> TASK ITEM:
Reproduce every record below exactly as written, but leave out any pictures.

-- -- --

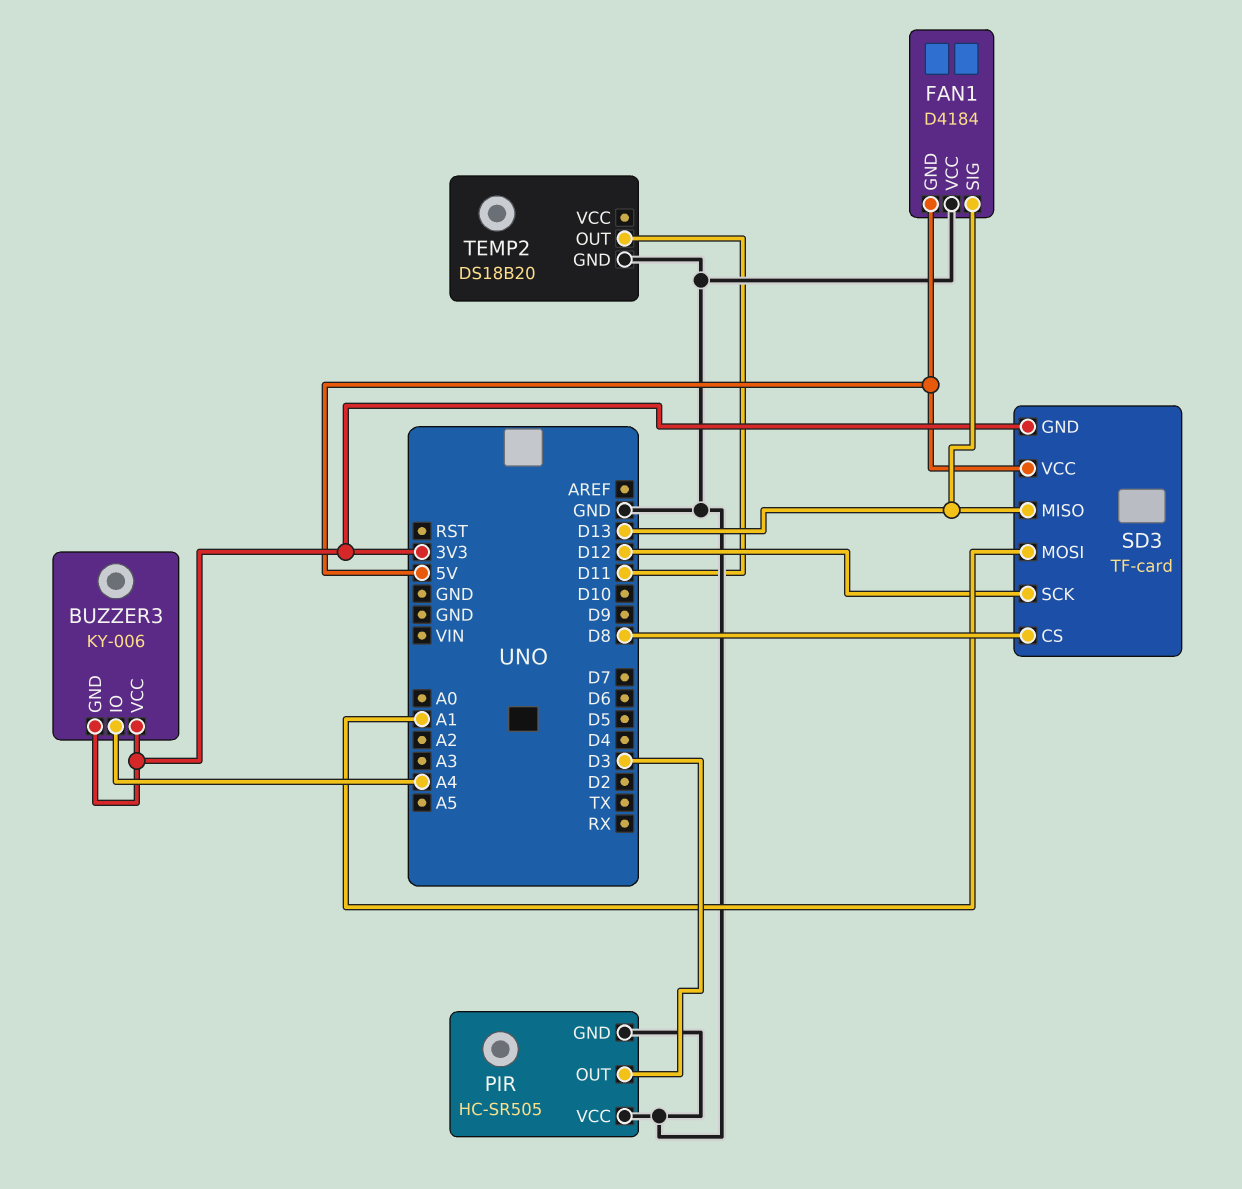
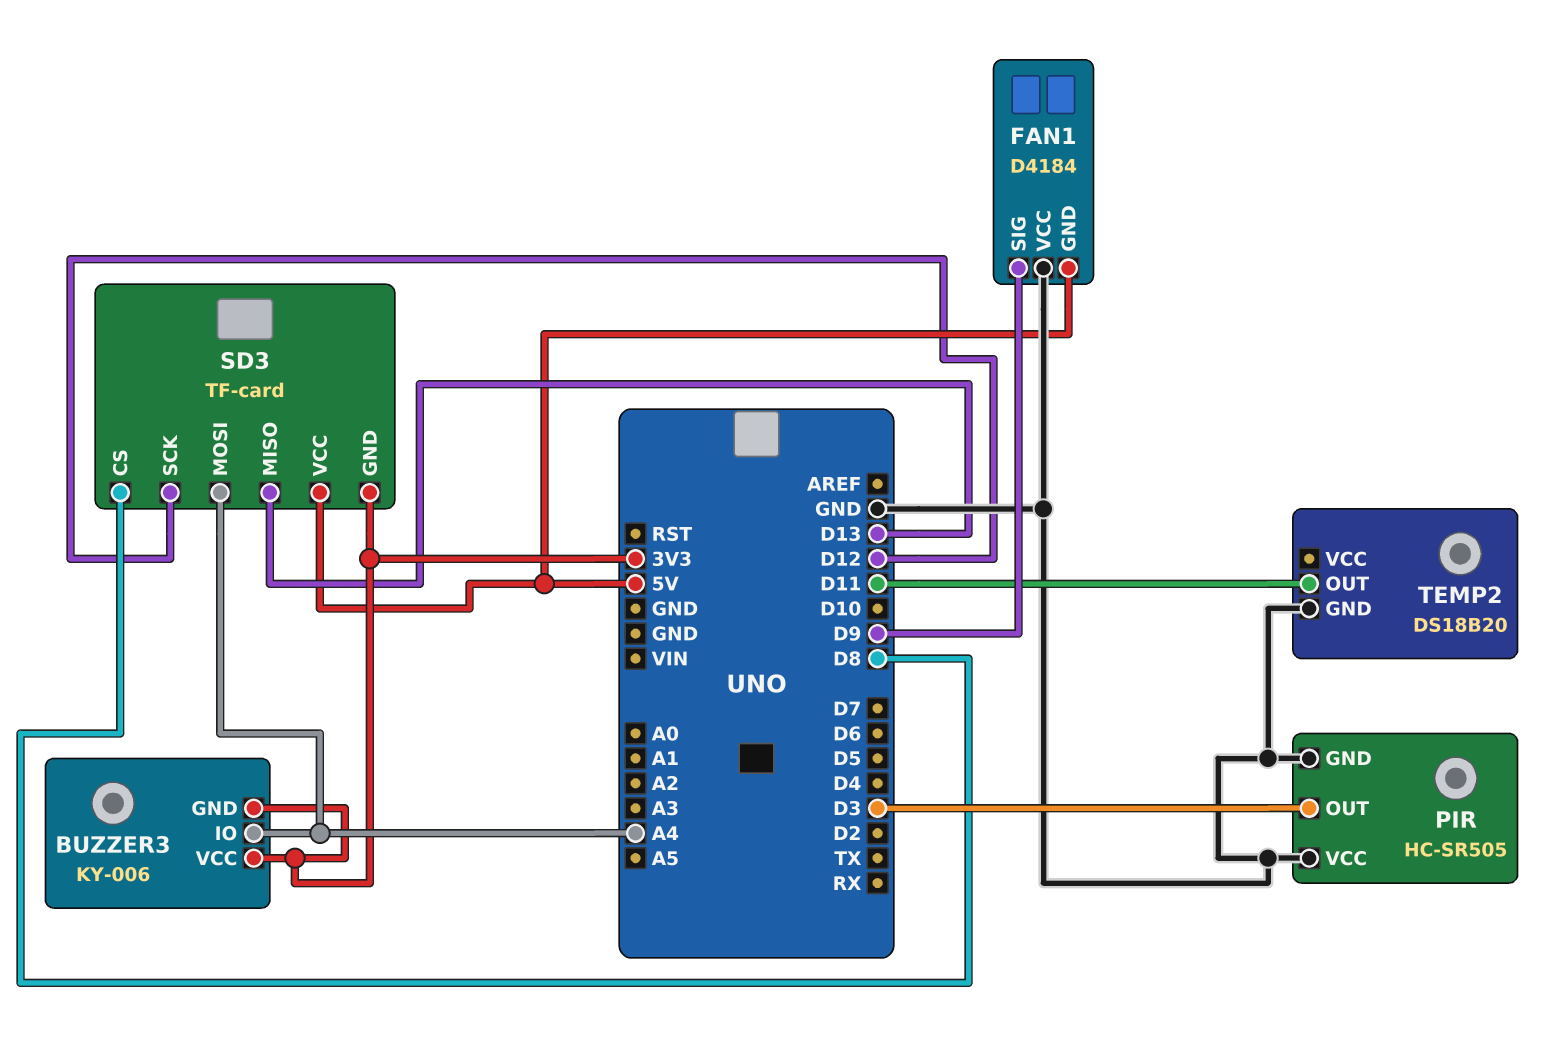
FAN1 pin SIG: D13 -> D9
SD3 pin MOSI: A1 -> A4

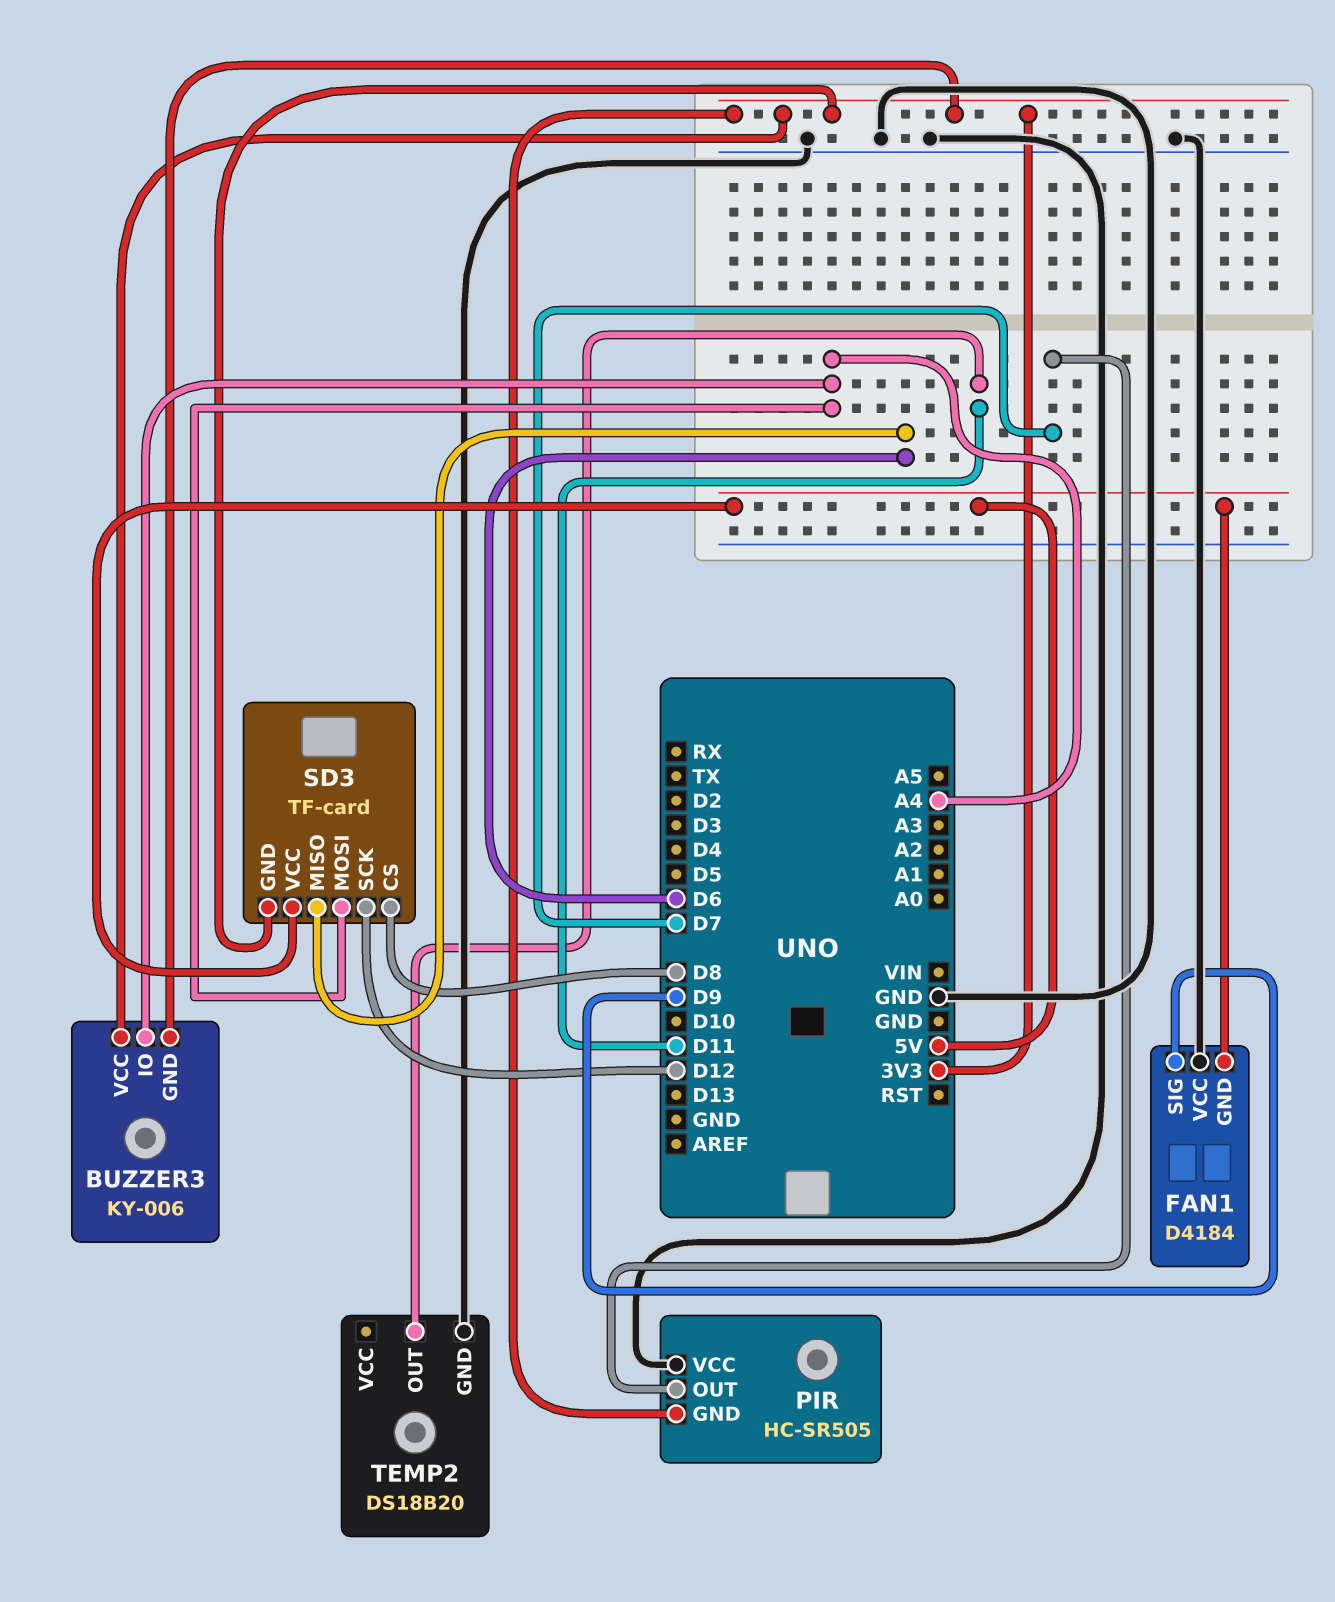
PIR pin GND: GND -> 3V3
PIR pin OUT: D3 -> D7
SD3 pin MISO: D13 -> D6

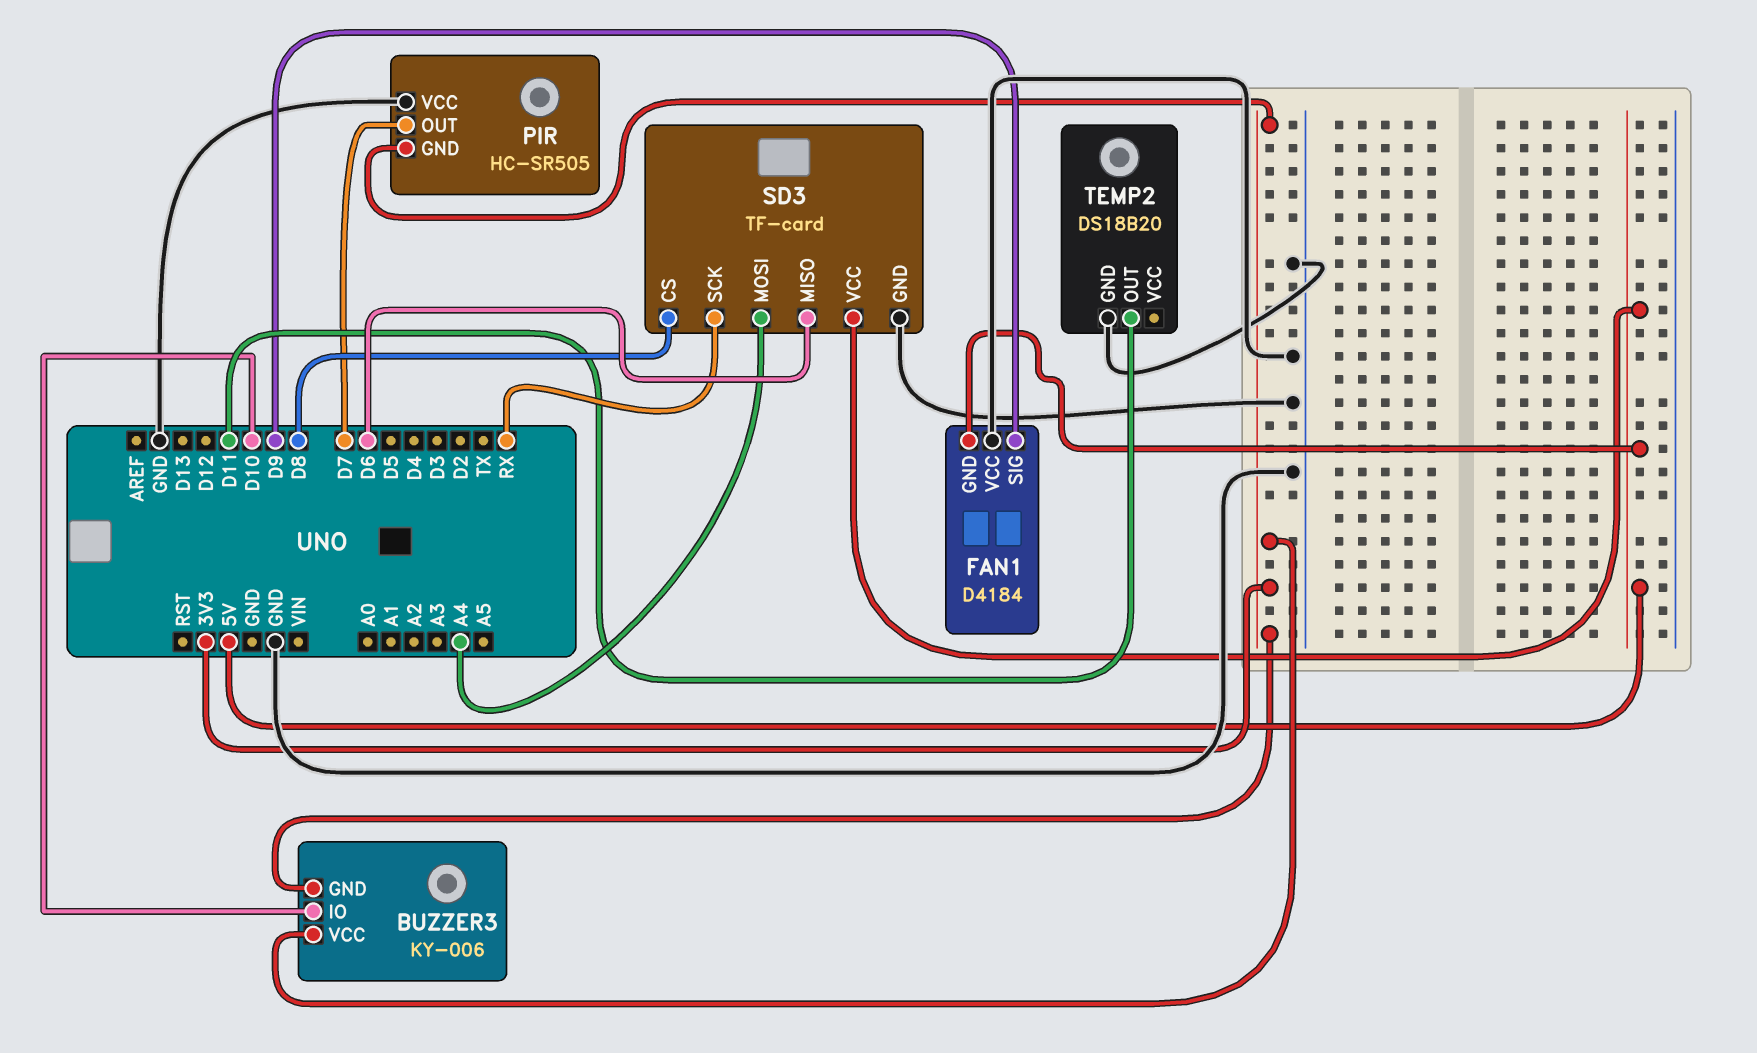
BUZZER3 pin IO: A4 -> D10
SD3 pin GND: 3V3 -> GND
SD3 pin SCK: D12 -> RX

-- -- --

> TASK OUTPUT:
FAN1 pin SIG: D13 -> D9
SD3 pin MOSI: A1 -> A4

PIR pin GND: GND -> 3V3
PIR pin OUT: D3 -> D7
SD3 pin MISO: D13 -> D6

BUZZER3 pin IO: A4 -> D10
SD3 pin GND: 3V3 -> GND
SD3 pin SCK: D12 -> RX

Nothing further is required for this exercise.